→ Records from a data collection
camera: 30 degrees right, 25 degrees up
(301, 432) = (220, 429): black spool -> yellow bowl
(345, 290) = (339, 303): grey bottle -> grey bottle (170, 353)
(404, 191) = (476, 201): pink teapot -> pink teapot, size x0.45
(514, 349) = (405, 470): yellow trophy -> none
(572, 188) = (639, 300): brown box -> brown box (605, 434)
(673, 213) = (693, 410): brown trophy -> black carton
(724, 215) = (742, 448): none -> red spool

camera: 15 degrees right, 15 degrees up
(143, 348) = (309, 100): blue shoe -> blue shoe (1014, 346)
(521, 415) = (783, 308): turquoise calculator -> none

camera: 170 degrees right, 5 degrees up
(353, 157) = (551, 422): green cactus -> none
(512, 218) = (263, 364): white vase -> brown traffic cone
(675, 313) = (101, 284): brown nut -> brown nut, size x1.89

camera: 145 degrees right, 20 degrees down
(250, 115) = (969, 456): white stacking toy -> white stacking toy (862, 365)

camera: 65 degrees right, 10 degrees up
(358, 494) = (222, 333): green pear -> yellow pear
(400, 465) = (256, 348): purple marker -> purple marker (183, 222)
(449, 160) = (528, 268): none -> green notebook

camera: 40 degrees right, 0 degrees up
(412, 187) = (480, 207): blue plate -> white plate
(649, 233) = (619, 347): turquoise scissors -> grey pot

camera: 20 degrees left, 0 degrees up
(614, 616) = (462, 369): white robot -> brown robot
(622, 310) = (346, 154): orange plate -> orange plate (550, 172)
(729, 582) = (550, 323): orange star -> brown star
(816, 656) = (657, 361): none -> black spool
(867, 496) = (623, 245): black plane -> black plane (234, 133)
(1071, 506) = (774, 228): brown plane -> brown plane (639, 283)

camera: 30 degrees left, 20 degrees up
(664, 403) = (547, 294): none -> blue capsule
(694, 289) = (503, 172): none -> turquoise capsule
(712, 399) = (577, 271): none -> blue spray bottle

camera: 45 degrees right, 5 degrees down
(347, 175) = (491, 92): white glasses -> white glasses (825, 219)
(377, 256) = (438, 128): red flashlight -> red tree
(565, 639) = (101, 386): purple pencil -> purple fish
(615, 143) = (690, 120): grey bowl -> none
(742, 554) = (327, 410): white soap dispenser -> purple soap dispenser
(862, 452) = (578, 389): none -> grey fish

→ Request
Of all the entries above, output exactly the lines between the one holding "(250, 115) = (969, 456): white" and the one holding "(622, 310) = (346, 154): orange", inclusive.

→ Result of the task
(250, 115) = (969, 456): white stacking toy -> white stacking toy (862, 365)

camera: 65 degrees right, 10 degrees up
(358, 494) = (222, 333): green pear -> yellow pear
(400, 465) = (256, 348): purple marker -> purple marker (183, 222)
(449, 160) = (528, 268): none -> green notebook

camera: 40 degrees right, 0 degrees up
(412, 187) = (480, 207): blue plate -> white plate
(649, 233) = (619, 347): turquoise scissors -> grey pot

camera: 20 degrees left, 0 degrees up
(614, 616) = (462, 369): white robot -> brown robot
(622, 310) = (346, 154): orange plate -> orange plate (550, 172)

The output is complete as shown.